DESCRIPTION OF THE TASK = Output only the stretch of the listing that starts at the line containing "yellow duck: 3 -> 4" and ends at the line containing "turquoise cylinder: 10 -> 6", reproduced exactly with both ends.

MATERIAL SHOWN =
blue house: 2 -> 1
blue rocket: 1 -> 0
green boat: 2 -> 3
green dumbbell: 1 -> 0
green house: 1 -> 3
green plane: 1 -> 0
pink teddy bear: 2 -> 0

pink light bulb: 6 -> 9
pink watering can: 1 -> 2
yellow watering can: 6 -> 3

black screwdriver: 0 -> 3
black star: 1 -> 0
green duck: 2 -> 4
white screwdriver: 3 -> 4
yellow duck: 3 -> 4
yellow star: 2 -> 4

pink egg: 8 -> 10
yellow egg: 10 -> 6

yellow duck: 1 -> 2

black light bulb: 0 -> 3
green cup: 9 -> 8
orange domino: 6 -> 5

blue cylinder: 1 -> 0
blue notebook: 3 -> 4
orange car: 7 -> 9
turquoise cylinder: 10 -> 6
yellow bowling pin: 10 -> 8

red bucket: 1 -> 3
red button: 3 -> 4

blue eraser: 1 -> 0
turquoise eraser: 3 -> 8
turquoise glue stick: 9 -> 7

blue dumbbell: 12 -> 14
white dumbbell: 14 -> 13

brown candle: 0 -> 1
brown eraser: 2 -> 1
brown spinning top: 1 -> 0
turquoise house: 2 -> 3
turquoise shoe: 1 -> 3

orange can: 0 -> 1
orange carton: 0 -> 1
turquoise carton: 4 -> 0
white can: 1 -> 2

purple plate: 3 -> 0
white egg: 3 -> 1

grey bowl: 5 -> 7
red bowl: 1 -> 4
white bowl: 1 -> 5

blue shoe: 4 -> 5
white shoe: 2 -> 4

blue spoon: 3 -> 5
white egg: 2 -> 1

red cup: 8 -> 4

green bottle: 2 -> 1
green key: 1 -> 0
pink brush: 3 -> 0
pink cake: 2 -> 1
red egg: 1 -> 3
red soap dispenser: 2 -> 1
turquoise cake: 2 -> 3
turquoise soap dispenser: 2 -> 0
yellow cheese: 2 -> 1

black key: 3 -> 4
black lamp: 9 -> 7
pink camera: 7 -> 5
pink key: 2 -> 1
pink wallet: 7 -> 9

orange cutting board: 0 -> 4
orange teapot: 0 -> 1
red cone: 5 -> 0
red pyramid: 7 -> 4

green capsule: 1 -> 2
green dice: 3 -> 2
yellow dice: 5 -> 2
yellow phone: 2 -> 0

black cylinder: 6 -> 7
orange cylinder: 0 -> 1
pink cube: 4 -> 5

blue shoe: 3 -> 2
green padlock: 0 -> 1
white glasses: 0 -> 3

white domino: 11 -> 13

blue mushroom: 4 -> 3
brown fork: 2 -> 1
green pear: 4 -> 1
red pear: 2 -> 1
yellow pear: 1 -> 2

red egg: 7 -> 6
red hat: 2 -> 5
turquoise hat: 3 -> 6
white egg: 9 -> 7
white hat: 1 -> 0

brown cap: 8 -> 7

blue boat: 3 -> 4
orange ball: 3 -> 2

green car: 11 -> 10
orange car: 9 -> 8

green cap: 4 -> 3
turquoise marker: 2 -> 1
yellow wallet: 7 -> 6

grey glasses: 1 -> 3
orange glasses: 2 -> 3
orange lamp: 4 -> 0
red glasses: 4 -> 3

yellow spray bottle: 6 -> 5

ANSWER =
yellow duck: 3 -> 4
yellow star: 2 -> 4

pink egg: 8 -> 10
yellow egg: 10 -> 6

yellow duck: 1 -> 2

black light bulb: 0 -> 3
green cup: 9 -> 8
orange domino: 6 -> 5

blue cylinder: 1 -> 0
blue notebook: 3 -> 4
orange car: 7 -> 9
turquoise cylinder: 10 -> 6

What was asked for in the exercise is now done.